- _Task details_
Omit every image, and transcribe the remaining entries exactly as given.

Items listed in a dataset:
★ ★ ★

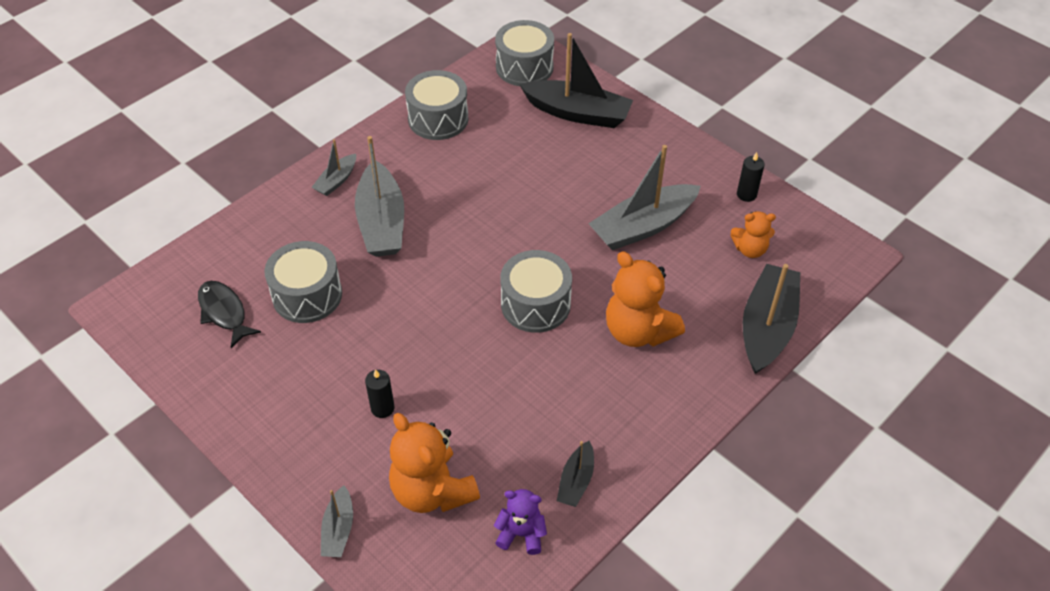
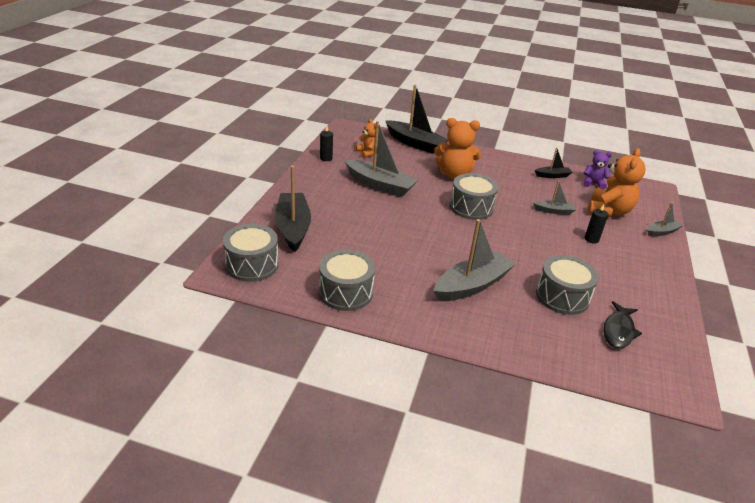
camera: 120 degrees left, 15 degrees down
(336, 181) = (456, 324): grey boat -> grey boat (554, 211)
(521, 534) = (593, 183): purple teddy bear -> purple teddy bear turned 120 degrees clockwise
(638, 331) = (454, 174): orange teddy bear -> orange teddy bear turned 75 degrees clockwise
(767, 327) = (415, 143): black boat -> black boat turned 135 degrees counterclockwise

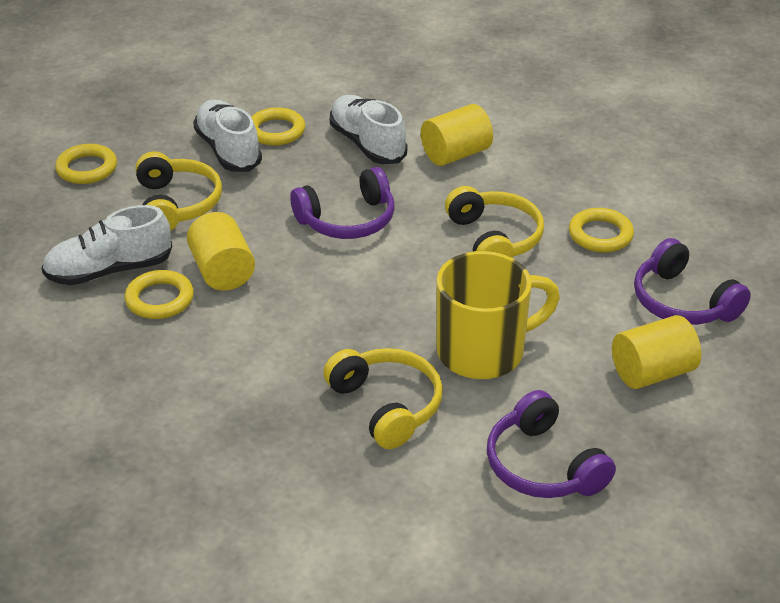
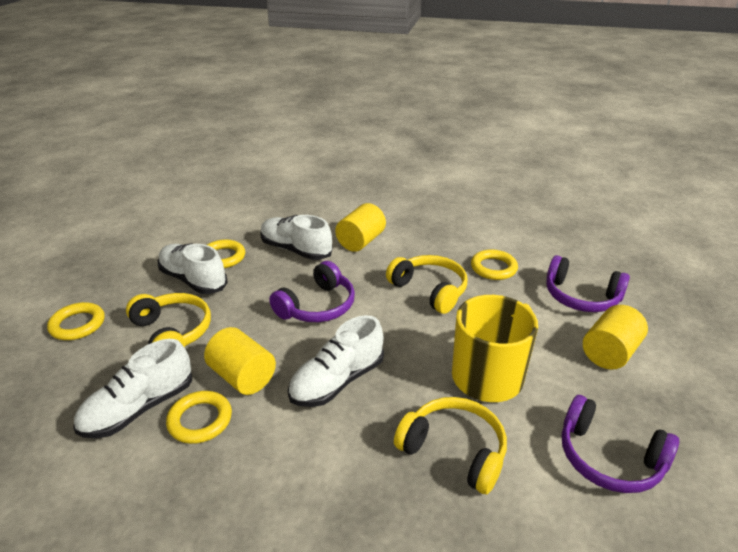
camera: 25 degrees left, 5 degrees down
(315, 305) = (337, 381): none -> white shoe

★ ★ ★

- _Response to this exercise_
camera: 120 degrees left, 15 degrees down
(336, 181) = (456, 324): grey boat -> grey boat (554, 211)
(521, 534) = (593, 183): purple teddy bear -> purple teddy bear turned 120 degrees clockwise
(638, 331) = (454, 174): orange teddy bear -> orange teddy bear turned 75 degrees clockwise
(767, 327) = (415, 143): black boat -> black boat turned 135 degrees counterclockwise

camera: 25 degrees left, 5 degrees down
(315, 305) = (337, 381): none -> white shoe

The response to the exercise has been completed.